[Exercise description] I need the lines below from the one with "Update 2: [1361,640,1394,666]" down to the one with "To do - João: [970,883,1266,1025]" reproduced exactly, both ends included, and nothing else.

*** The data ***

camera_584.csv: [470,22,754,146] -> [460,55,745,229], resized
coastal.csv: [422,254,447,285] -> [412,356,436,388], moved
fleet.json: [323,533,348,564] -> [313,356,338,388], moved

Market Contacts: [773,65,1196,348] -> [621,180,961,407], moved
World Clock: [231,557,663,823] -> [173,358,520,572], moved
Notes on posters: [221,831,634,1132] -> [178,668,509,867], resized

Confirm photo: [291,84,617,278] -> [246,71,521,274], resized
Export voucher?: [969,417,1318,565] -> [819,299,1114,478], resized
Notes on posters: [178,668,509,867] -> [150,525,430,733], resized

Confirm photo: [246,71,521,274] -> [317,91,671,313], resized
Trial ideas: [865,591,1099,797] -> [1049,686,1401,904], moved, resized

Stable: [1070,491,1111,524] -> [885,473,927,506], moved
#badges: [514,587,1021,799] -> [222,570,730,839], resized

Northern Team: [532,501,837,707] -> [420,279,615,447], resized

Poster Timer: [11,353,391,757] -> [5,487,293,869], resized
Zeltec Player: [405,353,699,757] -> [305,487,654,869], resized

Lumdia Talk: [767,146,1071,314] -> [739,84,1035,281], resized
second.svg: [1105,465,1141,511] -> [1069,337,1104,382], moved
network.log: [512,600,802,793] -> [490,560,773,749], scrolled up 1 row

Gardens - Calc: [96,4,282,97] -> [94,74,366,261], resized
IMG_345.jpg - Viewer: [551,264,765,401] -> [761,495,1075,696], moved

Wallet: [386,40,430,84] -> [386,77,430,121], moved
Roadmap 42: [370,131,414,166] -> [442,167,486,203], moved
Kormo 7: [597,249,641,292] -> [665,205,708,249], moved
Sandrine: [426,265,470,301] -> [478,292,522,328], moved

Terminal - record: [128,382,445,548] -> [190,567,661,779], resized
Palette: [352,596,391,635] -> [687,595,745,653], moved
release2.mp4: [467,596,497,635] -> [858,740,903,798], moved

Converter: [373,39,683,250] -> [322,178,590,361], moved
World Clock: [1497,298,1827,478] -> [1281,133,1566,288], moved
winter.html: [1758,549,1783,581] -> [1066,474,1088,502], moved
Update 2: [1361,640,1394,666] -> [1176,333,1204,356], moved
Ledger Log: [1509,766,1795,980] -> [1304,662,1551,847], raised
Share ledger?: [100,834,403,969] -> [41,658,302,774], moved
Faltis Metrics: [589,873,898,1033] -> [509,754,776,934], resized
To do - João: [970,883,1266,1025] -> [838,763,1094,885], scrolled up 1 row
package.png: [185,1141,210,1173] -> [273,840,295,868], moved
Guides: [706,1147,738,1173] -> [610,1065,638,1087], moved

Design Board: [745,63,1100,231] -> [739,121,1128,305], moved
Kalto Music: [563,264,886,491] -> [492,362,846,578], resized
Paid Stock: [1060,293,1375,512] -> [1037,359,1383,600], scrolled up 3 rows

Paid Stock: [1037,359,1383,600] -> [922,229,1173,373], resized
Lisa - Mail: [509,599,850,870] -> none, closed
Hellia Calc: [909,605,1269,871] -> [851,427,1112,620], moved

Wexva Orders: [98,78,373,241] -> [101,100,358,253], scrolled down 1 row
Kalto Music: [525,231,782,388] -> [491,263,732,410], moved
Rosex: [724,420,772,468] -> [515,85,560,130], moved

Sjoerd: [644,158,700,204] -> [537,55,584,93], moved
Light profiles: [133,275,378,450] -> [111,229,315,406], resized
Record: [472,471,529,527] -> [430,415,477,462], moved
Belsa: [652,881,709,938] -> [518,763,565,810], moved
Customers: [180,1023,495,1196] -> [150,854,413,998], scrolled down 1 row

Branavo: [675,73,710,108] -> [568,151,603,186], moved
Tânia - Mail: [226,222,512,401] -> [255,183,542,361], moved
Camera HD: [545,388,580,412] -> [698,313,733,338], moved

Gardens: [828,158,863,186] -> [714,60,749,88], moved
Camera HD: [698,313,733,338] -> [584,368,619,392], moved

*** End of The data ***

[Reply to the task]
Update 2: [1361,640,1394,666] -> [1176,333,1204,356], moved
Ledger Log: [1509,766,1795,980] -> [1304,662,1551,847], raised
Share ledger?: [100,834,403,969] -> [41,658,302,774], moved
Faltis Metrics: [589,873,898,1033] -> [509,754,776,934], resized
To do - João: [970,883,1266,1025] -> [838,763,1094,885], scrolled up 1 row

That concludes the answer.